Written problem: Copy out every line of the listing below, word for word and unchanged.

Records:
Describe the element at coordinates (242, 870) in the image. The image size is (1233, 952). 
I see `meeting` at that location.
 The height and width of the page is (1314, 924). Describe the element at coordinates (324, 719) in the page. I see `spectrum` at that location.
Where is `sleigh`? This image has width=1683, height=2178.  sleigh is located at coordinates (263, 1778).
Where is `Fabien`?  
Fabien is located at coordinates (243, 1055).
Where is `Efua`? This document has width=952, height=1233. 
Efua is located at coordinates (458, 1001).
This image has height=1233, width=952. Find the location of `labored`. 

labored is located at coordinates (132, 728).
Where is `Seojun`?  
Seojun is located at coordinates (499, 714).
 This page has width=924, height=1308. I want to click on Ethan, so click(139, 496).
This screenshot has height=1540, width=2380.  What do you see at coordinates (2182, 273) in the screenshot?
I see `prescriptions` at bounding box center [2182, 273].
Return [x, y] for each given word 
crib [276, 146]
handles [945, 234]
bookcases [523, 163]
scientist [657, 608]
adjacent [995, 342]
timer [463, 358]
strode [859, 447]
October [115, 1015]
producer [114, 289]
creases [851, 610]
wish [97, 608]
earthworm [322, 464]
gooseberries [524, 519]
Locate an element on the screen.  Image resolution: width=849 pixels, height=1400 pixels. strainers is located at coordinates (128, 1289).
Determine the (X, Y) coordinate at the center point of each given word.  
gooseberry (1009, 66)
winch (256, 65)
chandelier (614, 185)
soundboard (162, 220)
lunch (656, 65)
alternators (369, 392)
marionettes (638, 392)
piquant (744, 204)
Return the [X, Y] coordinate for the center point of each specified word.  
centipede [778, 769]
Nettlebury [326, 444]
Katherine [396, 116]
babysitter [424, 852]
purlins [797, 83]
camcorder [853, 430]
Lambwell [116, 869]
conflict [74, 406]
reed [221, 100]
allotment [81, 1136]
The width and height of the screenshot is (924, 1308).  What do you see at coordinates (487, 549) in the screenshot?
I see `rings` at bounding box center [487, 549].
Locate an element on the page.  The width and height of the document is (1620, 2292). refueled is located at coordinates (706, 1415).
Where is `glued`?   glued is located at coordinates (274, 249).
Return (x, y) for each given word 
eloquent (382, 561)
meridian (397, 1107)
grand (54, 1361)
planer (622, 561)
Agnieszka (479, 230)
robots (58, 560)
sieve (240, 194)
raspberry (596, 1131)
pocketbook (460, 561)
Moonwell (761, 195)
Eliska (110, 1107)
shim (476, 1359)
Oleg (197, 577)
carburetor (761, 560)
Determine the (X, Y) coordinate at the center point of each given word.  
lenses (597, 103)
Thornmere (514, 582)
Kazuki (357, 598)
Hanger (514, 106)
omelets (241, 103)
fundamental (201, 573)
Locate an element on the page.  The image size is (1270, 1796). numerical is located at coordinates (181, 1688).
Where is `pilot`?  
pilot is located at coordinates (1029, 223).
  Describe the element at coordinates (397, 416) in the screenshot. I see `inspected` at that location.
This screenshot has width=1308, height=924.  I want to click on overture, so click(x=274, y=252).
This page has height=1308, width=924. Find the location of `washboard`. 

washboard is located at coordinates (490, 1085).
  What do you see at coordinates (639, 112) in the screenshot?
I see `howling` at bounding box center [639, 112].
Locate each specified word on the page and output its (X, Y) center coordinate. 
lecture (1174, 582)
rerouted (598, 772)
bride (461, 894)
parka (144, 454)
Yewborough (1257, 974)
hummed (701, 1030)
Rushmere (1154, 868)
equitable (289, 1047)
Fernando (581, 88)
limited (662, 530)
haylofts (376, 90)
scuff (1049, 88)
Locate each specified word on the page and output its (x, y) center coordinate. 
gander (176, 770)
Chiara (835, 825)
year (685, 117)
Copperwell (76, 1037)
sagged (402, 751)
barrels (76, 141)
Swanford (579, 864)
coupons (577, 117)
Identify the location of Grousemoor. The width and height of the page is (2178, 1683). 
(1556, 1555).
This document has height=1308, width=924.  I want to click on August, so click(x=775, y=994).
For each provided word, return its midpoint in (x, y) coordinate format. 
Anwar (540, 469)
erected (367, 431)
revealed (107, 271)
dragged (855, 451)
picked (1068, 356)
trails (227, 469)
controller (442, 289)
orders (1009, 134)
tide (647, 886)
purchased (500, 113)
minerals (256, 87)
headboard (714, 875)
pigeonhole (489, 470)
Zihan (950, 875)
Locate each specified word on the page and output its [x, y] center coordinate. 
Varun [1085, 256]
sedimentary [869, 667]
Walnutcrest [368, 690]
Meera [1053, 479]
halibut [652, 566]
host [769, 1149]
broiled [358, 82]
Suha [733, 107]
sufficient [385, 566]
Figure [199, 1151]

Exercise result:
Describe the element at coordinates (242, 870) in the image. The image size is (1233, 952). 
I see `meeting` at that location.
 The height and width of the page is (1314, 924). Describe the element at coordinates (324, 719) in the page. I see `spectrum` at that location.
Where is `sleigh`? This image has width=1683, height=2178.  sleigh is located at coordinates (263, 1778).
Where is `Fabien`?  
Fabien is located at coordinates (243, 1055).
Where is `Efua`? This document has width=952, height=1233. 
Efua is located at coordinates (458, 1001).
This image has height=1233, width=952. Find the location of `labored`. 

labored is located at coordinates (132, 728).
Where is `Seojun`?  
Seojun is located at coordinates (499, 714).
 This page has width=924, height=1308. I want to click on Ethan, so click(139, 496).
This screenshot has height=1540, width=2380.  What do you see at coordinates (2182, 273) in the screenshot?
I see `prescriptions` at bounding box center [2182, 273].
Return [x, y] for each given word 
crib [276, 146]
handles [945, 234]
bookcases [523, 163]
scientist [657, 608]
adjacent [995, 342]
timer [463, 358]
strode [859, 447]
October [115, 1015]
producer [114, 289]
creases [851, 610]
wish [97, 608]
earthworm [322, 464]
gooseberries [524, 519]
Locate an element on the screen.  Image resolution: width=849 pixels, height=1400 pixels. strainers is located at coordinates (128, 1289).
Determine the (X, Y) coordinate at the center point of each given word.  
gooseberry (1009, 66)
winch (256, 65)
chandelier (614, 185)
soundboard (162, 220)
lunch (656, 65)
alternators (369, 392)
marionettes (638, 392)
piquant (744, 204)
Return the [X, Y] coordinate for the center point of each specified word.  
centipede [778, 769]
Nettlebury [326, 444]
Katherine [396, 116]
babysitter [424, 852]
purlins [797, 83]
camcorder [853, 430]
Lambwell [116, 869]
conflict [74, 406]
reed [221, 100]
allotment [81, 1136]
The width and height of the screenshot is (924, 1308).  What do you see at coordinates (487, 549) in the screenshot?
I see `rings` at bounding box center [487, 549].
Locate an element on the page.  The width and height of the document is (1620, 2292). refueled is located at coordinates (706, 1415).
Where is `glued`?   glued is located at coordinates (274, 249).
Return (x, y) for each given word 
eloquent (382, 561)
meridian (397, 1107)
grand (54, 1361)
planer (622, 561)
Agnieszka (479, 230)
robots (58, 560)
sieve (240, 194)
raspberry (596, 1131)
pocketbook (460, 561)
Moonwell (761, 195)
Eliska (110, 1107)
shim (476, 1359)
Oleg (197, 577)
carburetor (761, 560)
Determine the (X, Y) coordinate at the center point of each given word.  
lenses (597, 103)
Thornmere (514, 582)
Kazuki (357, 598)
Hanger (514, 106)
omelets (241, 103)
fundamental (201, 573)
Locate an element on the page.  The image size is (1270, 1796). numerical is located at coordinates (181, 1688).
Where is `pilot`?  
pilot is located at coordinates (1029, 223).
  Describe the element at coordinates (397, 416) in the screenshot. I see `inspected` at that location.
This screenshot has width=1308, height=924.  I want to click on overture, so click(x=274, y=252).
This page has height=1308, width=924. Find the location of `washboard`. 

washboard is located at coordinates (490, 1085).
  What do you see at coordinates (639, 112) in the screenshot?
I see `howling` at bounding box center [639, 112].
Locate each specified word on the page and output its (X, Y) center coordinate. 
lecture (1174, 582)
rerouted (598, 772)
bride (461, 894)
parka (144, 454)
Yewborough (1257, 974)
hummed (701, 1030)
Rushmere (1154, 868)
equitable (289, 1047)
Fernando (581, 88)
limited (662, 530)
haylofts (376, 90)
scuff (1049, 88)
Locate each specified word on the page and output its (x, y) center coordinate. 
gander (176, 770)
Chiara (835, 825)
year (685, 117)
Copperwell (76, 1037)
sagged (402, 751)
barrels (76, 141)
Swanford (579, 864)
coupons (577, 117)
Identify the location of Grousemoor. The width and height of the page is (2178, 1683). 
(1556, 1555).
This document has height=1308, width=924.  I want to click on August, so click(x=775, y=994).
For each provided word, return its midpoint in (x, y) coordinate format. 
Anwar (540, 469)
erected (367, 431)
revealed (107, 271)
dragged (855, 451)
picked (1068, 356)
trails (227, 469)
controller (442, 289)
orders (1009, 134)
tide (647, 886)
purchased (500, 113)
minerals (256, 87)
headboard (714, 875)
pigeonhole (489, 470)
Zihan (950, 875)
Locate each specified word on the page and output its [x, y] center coordinate. 
Varun [1085, 256]
sedimentary [869, 667]
Walnutcrest [368, 690]
Meera [1053, 479]
halibut [652, 566]
host [769, 1149]
broiled [358, 82]
Suha [733, 107]
sufficient [385, 566]
Figure [199, 1151]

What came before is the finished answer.